BEGIN

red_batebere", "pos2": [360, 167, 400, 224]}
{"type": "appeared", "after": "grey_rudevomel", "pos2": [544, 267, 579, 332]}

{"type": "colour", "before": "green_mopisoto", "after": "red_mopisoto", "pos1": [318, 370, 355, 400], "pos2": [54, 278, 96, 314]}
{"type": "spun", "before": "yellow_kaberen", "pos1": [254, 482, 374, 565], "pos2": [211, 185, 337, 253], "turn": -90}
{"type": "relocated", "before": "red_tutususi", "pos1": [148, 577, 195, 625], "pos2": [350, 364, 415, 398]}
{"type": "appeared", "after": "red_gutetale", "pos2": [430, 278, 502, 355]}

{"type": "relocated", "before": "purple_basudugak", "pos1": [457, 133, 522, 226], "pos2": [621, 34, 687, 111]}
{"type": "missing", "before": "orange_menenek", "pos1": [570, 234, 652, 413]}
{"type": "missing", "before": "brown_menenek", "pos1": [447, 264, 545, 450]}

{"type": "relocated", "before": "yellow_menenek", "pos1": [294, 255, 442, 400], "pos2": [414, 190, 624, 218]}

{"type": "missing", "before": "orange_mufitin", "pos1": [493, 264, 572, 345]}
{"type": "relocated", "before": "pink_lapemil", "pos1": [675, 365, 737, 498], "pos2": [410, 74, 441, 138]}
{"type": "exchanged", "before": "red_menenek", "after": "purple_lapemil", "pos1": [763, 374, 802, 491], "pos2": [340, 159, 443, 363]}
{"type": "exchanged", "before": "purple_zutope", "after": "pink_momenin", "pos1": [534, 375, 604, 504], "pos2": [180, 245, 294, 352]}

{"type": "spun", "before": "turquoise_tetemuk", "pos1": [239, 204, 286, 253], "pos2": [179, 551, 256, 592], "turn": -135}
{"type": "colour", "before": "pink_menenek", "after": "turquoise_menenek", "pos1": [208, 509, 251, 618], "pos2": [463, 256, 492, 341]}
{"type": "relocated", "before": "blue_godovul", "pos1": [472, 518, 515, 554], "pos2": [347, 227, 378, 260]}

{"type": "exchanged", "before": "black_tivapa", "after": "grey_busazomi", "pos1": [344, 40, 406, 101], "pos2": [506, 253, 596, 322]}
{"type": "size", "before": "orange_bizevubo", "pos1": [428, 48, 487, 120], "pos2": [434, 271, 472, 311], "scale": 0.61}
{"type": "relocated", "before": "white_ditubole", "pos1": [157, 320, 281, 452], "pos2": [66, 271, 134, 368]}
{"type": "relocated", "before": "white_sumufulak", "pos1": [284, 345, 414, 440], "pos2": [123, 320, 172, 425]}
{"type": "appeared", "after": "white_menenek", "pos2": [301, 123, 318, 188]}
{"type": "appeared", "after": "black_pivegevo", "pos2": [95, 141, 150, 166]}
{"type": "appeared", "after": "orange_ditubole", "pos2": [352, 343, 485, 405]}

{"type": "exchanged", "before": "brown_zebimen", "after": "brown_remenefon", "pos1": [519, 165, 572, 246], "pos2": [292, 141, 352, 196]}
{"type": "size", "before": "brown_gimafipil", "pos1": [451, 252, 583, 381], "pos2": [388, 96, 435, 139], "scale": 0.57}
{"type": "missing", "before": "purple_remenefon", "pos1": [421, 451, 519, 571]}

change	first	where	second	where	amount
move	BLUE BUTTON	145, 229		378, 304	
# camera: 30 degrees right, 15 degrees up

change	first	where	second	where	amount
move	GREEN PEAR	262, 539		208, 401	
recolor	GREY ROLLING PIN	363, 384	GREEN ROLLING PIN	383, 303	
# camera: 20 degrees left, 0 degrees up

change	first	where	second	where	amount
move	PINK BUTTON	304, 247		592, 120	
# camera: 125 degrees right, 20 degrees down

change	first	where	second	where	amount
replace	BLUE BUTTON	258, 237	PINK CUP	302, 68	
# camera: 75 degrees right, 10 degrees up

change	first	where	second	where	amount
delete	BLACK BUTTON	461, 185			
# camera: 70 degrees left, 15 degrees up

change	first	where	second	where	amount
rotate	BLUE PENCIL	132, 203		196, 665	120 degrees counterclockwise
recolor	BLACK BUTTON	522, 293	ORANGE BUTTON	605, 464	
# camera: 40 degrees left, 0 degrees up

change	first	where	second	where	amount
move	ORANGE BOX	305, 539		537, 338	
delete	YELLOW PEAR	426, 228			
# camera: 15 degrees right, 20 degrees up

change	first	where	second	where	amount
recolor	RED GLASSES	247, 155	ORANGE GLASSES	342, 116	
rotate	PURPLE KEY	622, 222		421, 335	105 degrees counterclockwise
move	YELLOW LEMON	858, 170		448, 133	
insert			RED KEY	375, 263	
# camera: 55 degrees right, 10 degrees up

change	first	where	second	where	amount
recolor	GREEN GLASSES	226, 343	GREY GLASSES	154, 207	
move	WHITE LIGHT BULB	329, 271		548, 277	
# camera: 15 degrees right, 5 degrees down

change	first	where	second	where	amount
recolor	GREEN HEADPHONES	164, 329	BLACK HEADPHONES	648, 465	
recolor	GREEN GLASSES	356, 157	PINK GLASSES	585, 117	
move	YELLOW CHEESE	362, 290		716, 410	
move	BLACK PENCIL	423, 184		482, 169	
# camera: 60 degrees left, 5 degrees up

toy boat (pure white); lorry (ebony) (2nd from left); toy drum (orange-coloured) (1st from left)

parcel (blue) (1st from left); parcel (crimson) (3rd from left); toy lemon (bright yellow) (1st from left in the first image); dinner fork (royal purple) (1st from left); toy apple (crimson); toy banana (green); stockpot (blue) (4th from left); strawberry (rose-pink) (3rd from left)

END

▶ [Work required] Every record above is to be transcribed exactly.

▶ [Reply to the exercise]
red_batebere", "pos2": [360, 167, 400, 224]}
{"type": "appeared", "after": "grey_rudevomel", "pos2": [544, 267, 579, 332]}

{"type": "colour", "before": "green_mopisoto", "after": "red_mopisoto", "pos1": [318, 370, 355, 400], "pos2": [54, 278, 96, 314]}
{"type": "spun", "before": "yellow_kaberen", "pos1": [254, 482, 374, 565], "pos2": [211, 185, 337, 253], "turn": -90}
{"type": "relocated", "before": "red_tutususi", "pos1": [148, 577, 195, 625], "pos2": [350, 364, 415, 398]}
{"type": "appeared", "after": "red_gutetale", "pos2": [430, 278, 502, 355]}

{"type": "relocated", "before": "purple_basudugak", "pos1": [457, 133, 522, 226], "pos2": [621, 34, 687, 111]}
{"type": "missing", "before": "orange_menenek", "pos1": [570, 234, 652, 413]}
{"type": "missing", "before": "brown_menenek", "pos1": [447, 264, 545, 450]}

{"type": "relocated", "before": "yellow_menenek", "pos1": [294, 255, 442, 400], "pos2": [414, 190, 624, 218]}

{"type": "missing", "before": "orange_mufitin", "pos1": [493, 264, 572, 345]}
{"type": "relocated", "before": "pink_lapemil", "pos1": [675, 365, 737, 498], "pos2": [410, 74, 441, 138]}
{"type": "exchanged", "before": "red_menenek", "after": "purple_lapemil", "pos1": [763, 374, 802, 491], "pos2": [340, 159, 443, 363]}
{"type": "exchanged", "before": "purple_zutope", "after": "pink_momenin", "pos1": [534, 375, 604, 504], "pos2": [180, 245, 294, 352]}

{"type": "spun", "before": "turquoise_tetemuk", "pos1": [239, 204, 286, 253], "pos2": [179, 551, 256, 592], "turn": -135}
{"type": "colour", "before": "pink_menenek", "after": "turquoise_menenek", "pos1": [208, 509, 251, 618], "pos2": [463, 256, 492, 341]}
{"type": "relocated", "before": "blue_godovul", "pos1": [472, 518, 515, 554], "pos2": [347, 227, 378, 260]}

{"type": "exchanged", "before": "black_tivapa", "after": "grey_busazomi", "pos1": [344, 40, 406, 101], "pos2": [506, 253, 596, 322]}
{"type": "size", "before": "orange_bizevubo", "pos1": [428, 48, 487, 120], "pos2": [434, 271, 472, 311], "scale": 0.61}
{"type": "relocated", "before": "white_ditubole", "pos1": [157, 320, 281, 452], "pos2": [66, 271, 134, 368]}
{"type": "relocated", "before": "white_sumufulak", "pos1": [284, 345, 414, 440], "pos2": [123, 320, 172, 425]}
{"type": "appeared", "after": "white_menenek", "pos2": [301, 123, 318, 188]}
{"type": "appeared", "after": "black_pivegevo", "pos2": [95, 141, 150, 166]}
{"type": "appeared", "after": "orange_ditubole", "pos2": [352, 343, 485, 405]}

{"type": "exchanged", "before": "brown_zebimen", "after": "brown_remenefon", "pos1": [519, 165, 572, 246], "pos2": [292, 141, 352, 196]}
{"type": "size", "before": "brown_gimafipil", "pos1": [451, 252, 583, 381], "pos2": [388, 96, 435, 139], "scale": 0.57}
{"type": "missing", "before": "purple_remenefon", "pos1": [421, 451, 519, 571]}

change	first	where	second	where	amount
move	BLUE BUTTON	145, 229		378, 304	
# camera: 30 degrees right, 15 degrees up

change	first	where	second	where	amount
move	GREEN PEAR	262, 539		208, 401	
recolor	GREY ROLLING PIN	363, 384	GREEN ROLLING PIN	383, 303	
# camera: 20 degrees left, 0 degrees up

change	first	where	second	where	amount
move	PINK BUTTON	304, 247		592, 120	
# camera: 125 degrees right, 20 degrees down

change	first	where	second	where	amount
replace	BLUE BUTTON	258, 237	PINK CUP	302, 68	
# camera: 75 degrees right, 10 degrees up

change	first	where	second	where	amount
delete	BLACK BUTTON	461, 185			
# camera: 70 degrees left, 15 degrees up

change	first	where	second	where	amount
rotate	BLUE PENCIL	132, 203		196, 665	120 degrees counterclockwise
recolor	BLACK BUTTON	522, 293	ORANGE BUTTON	605, 464	
# camera: 40 degrees left, 0 degrees up

change	first	where	second	where	amount
move	ORANGE BOX	305, 539		537, 338	
delete	YELLOW PEAR	426, 228			
# camera: 15 degrees right, 20 degrees up

change	first	where	second	where	amount
recolor	RED GLASSES	247, 155	ORANGE GLASSES	342, 116	
rotate	PURPLE KEY	622, 222		421, 335	105 degrees counterclockwise
move	YELLOW LEMON	858, 170		448, 133	
insert			RED KEY	375, 263	
# camera: 55 degrees right, 10 degrees up

change	first	where	second	where	amount
recolor	GREEN GLASSES	226, 343	GREY GLASSES	154, 207	
move	WHITE LIGHT BULB	329, 271		548, 277	
# camera: 15 degrees right, 5 degrees down

change	first	where	second	where	amount
recolor	GREEN HEADPHONES	164, 329	BLACK HEADPHONES	648, 465	
recolor	GREEN GLASSES	356, 157	PINK GLASSES	585, 117	
move	YELLOW CHEESE	362, 290		716, 410	
move	BLACK PENCIL	423, 184		482, 169	
# camera: 60 degrees left, 5 degrees up

toy boat (pure white); lorry (ebony) (2nd from left); toy drum (orange-coloured) (1st from left)

parcel (blue) (1st from left); parcel (crimson) (3rd from left); toy lemon (bright yellow) (1st from left in the first image); dinner fork (royal purple) (1st from left); toy apple (crimson); toy banana (green); stockpot (blue) (4th from left); strawberry (rose-pink) (3rd from left)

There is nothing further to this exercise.